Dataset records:
· · · · · · ·

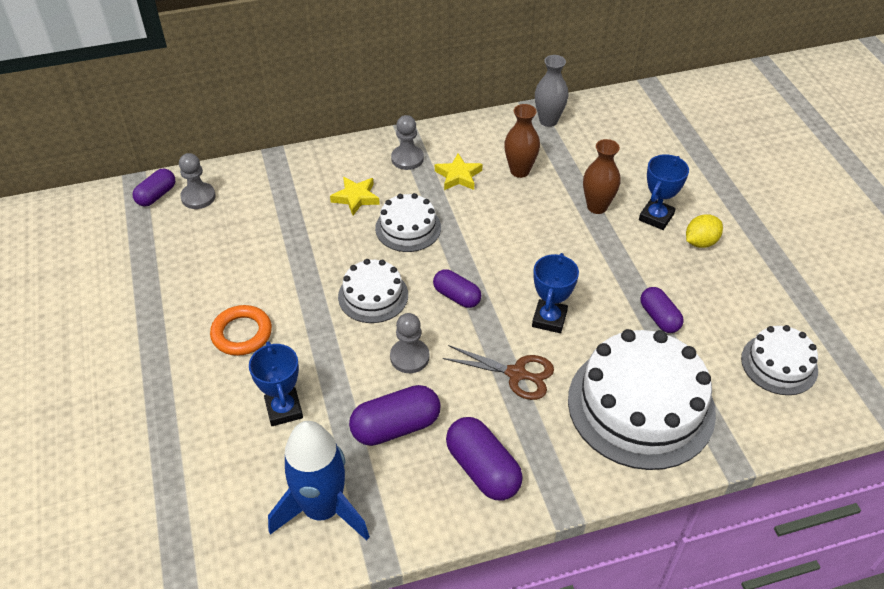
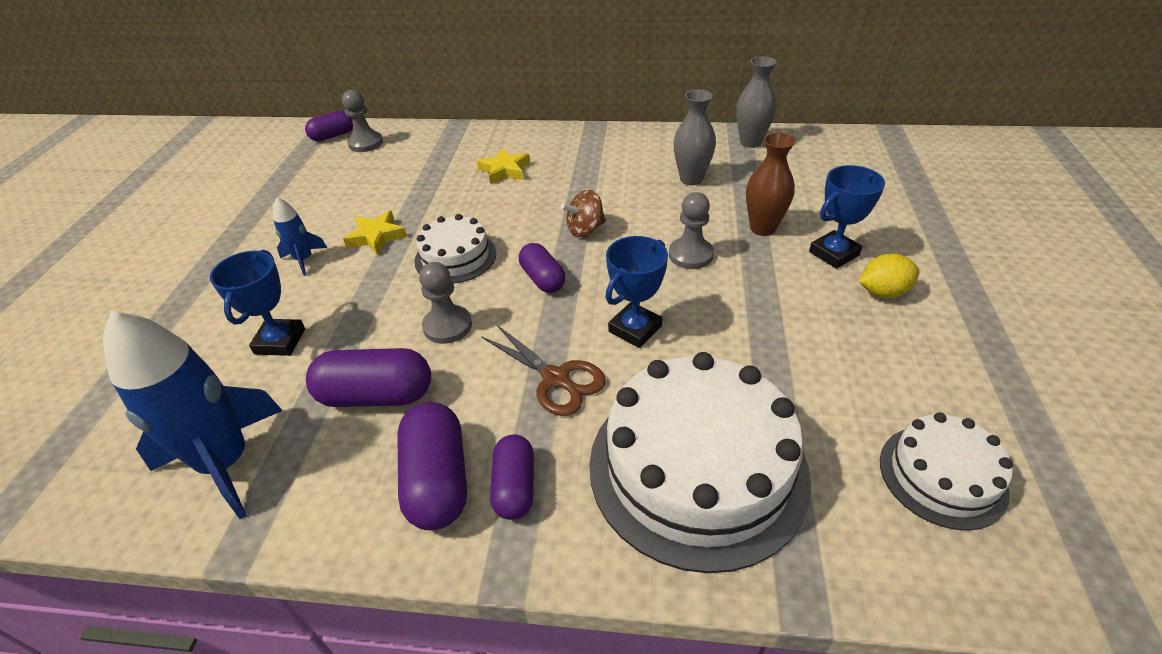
camera: 25 degrees right, 5 degrees down
orange ring [210,305,272,356] -> blue rocket [273,197,327,276]
white cake [375,193,441,252] -> none
grey pawn [391,115,424,170] -> grey pawn moved to [669,192,714,269]
yellow star [435,153,482,190] -> yellow star moved to [343,211,407,255]
brown vase [504,104,540,178] -> grey vase [673,89,716,185]
purple capsule [640,287,684,333] -> purple capsule moved to [490,434,534,520]
none -> brown spinning top [561,190,606,237]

· · · · · · ·

Written task:
Above are records to transcribe exactly; leave their pictures out.

Task result:
camera: 25 degrees right, 5 degrees down
orange ring [210,305,272,356] -> blue rocket [273,197,327,276]
white cake [375,193,441,252] -> none
grey pawn [391,115,424,170] -> grey pawn moved to [669,192,714,269]
yellow star [435,153,482,190] -> yellow star moved to [343,211,407,255]
brown vase [504,104,540,178] -> grey vase [673,89,716,185]
purple capsule [640,287,684,333] -> purple capsule moved to [490,434,534,520]
none -> brown spinning top [561,190,606,237]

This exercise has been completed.